:: Exercise brief ::
Within the material below, count how many lines contain "black". Answer with only that number.

□ □ □ □ □

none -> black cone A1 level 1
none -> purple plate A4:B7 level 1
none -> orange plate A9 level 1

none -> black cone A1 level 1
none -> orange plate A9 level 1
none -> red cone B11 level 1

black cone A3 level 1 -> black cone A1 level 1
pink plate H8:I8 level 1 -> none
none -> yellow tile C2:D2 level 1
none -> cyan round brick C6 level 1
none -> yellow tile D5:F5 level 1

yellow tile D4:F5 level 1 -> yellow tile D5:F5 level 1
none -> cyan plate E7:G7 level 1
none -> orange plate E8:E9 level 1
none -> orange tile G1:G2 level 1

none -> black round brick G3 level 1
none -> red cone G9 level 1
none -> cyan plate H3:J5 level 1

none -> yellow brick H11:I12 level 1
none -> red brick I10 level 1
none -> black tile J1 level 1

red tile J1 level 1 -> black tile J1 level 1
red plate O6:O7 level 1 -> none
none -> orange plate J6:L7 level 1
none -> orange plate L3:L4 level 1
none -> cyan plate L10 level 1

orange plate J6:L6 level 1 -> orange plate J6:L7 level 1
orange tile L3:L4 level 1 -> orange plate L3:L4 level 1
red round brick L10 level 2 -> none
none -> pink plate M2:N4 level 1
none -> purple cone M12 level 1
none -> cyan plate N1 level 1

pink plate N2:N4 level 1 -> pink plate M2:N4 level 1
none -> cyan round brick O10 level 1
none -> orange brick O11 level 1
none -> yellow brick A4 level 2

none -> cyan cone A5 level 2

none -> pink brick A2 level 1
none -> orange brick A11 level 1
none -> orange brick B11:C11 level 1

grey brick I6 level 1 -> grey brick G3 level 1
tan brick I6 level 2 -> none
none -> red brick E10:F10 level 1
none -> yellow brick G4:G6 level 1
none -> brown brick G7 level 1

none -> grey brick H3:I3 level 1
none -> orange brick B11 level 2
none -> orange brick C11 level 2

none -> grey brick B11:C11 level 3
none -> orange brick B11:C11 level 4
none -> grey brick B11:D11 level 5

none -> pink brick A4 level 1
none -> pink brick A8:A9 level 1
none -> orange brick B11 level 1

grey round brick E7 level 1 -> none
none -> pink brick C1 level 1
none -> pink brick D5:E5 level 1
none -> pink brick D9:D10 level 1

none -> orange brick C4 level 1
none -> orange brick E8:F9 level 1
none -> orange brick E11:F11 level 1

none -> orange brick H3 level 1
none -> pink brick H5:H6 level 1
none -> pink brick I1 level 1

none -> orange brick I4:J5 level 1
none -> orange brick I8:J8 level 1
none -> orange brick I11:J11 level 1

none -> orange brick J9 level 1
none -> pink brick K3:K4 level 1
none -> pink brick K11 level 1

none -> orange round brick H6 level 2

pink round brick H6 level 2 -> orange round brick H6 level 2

□ □ □ □ □

:: Answer ::
6